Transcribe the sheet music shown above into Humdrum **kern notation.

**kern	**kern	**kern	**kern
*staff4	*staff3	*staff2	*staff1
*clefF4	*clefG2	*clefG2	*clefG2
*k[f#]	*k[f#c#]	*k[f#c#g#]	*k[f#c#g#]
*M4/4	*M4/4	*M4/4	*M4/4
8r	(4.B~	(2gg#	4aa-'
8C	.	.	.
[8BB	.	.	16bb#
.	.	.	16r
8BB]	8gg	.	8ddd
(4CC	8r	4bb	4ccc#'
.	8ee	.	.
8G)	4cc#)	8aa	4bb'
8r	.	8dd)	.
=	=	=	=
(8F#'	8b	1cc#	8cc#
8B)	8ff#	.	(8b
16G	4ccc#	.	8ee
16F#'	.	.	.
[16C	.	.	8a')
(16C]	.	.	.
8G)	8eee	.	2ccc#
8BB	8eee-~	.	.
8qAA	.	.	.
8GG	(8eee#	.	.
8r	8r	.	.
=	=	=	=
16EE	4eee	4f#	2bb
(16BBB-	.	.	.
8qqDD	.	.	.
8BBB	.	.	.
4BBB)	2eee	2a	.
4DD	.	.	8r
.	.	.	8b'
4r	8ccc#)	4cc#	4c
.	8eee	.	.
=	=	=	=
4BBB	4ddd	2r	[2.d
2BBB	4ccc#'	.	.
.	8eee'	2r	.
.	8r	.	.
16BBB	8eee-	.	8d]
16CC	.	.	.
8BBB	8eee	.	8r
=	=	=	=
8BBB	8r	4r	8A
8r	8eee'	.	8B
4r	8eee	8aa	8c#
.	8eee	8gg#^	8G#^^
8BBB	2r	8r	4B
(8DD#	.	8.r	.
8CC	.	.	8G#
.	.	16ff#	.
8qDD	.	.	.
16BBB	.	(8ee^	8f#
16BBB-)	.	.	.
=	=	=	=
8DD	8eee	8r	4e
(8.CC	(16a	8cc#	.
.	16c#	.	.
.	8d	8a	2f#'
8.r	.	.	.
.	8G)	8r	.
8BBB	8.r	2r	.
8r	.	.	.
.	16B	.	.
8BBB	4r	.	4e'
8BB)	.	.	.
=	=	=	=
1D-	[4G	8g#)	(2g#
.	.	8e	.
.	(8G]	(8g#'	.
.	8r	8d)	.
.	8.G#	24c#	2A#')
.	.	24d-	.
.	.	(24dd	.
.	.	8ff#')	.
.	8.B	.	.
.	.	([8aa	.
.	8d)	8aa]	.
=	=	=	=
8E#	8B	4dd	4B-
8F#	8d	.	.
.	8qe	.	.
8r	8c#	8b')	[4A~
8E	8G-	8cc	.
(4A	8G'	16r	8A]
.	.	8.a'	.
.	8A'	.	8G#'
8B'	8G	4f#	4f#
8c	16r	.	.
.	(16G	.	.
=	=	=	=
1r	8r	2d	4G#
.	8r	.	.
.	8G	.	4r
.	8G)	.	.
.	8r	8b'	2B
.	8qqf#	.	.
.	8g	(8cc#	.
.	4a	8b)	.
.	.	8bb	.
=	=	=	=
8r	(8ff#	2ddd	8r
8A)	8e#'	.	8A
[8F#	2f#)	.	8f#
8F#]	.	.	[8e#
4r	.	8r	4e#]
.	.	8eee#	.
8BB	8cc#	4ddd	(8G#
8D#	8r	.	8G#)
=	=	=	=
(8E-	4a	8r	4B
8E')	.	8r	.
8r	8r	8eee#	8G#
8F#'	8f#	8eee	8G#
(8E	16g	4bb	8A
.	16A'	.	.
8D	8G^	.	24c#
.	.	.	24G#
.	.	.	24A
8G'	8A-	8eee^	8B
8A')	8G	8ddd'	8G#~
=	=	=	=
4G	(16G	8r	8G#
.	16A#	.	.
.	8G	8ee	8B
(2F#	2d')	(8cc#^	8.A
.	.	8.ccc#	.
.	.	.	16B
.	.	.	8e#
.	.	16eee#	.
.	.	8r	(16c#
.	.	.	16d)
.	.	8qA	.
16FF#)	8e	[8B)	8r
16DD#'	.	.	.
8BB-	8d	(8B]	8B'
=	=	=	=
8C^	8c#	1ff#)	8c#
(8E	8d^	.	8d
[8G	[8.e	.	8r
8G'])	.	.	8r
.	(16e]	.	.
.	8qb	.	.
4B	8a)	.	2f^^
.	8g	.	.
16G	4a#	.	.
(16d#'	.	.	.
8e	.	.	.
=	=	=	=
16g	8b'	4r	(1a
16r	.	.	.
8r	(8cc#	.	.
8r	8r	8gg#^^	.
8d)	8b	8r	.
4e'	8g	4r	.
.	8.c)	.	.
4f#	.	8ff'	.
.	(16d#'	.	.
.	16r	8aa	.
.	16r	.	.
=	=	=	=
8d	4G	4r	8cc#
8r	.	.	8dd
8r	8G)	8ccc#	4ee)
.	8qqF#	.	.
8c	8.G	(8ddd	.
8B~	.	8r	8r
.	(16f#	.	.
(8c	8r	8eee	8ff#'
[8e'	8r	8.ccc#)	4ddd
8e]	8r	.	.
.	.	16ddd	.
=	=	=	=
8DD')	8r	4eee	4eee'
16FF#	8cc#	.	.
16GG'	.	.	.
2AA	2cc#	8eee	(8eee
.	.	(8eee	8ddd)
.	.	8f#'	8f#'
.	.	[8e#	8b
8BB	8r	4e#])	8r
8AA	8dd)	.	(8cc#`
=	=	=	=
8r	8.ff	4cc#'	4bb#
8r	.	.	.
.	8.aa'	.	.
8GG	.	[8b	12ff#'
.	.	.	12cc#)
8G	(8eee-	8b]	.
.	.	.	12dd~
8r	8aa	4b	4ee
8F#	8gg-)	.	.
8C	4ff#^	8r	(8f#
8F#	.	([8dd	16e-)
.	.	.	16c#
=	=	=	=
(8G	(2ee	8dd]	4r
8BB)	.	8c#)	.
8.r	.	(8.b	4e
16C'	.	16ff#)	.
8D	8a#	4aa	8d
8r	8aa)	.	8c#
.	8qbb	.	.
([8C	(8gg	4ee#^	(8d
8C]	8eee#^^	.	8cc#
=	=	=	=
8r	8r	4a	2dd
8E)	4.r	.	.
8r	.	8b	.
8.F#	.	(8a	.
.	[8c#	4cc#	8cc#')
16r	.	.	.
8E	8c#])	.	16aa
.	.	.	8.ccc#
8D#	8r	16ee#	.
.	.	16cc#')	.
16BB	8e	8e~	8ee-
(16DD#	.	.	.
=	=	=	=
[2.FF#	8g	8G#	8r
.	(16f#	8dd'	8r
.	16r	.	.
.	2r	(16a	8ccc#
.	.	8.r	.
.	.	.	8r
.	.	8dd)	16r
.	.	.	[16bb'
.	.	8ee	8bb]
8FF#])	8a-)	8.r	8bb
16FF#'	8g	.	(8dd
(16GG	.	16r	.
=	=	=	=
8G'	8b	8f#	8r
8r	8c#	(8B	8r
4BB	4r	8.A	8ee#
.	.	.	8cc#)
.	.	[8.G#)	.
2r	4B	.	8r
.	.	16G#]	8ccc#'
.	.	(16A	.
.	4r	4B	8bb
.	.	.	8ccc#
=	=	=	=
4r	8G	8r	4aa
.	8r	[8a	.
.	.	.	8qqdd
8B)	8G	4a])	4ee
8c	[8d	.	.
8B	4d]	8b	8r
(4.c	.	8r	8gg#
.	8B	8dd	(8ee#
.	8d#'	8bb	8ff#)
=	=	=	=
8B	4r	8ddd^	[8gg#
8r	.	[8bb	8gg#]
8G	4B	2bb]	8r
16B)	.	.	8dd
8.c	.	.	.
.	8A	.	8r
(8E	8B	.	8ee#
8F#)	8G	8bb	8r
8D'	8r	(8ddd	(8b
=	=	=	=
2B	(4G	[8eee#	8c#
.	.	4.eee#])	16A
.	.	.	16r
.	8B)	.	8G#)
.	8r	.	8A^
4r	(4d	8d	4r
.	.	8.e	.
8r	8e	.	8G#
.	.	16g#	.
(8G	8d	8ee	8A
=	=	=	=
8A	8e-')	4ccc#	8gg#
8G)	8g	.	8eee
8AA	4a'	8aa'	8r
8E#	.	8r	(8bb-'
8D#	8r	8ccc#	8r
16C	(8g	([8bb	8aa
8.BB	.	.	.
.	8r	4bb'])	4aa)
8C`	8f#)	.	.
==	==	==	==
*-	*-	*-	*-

* Your goal
Select every line in the rows above that contains the string "kern". Matches are case-sensitive.

* Correct output
Transcribe the sheet music shown above into Humdrum **kern notation.
**kern	**kern	**kern	**kern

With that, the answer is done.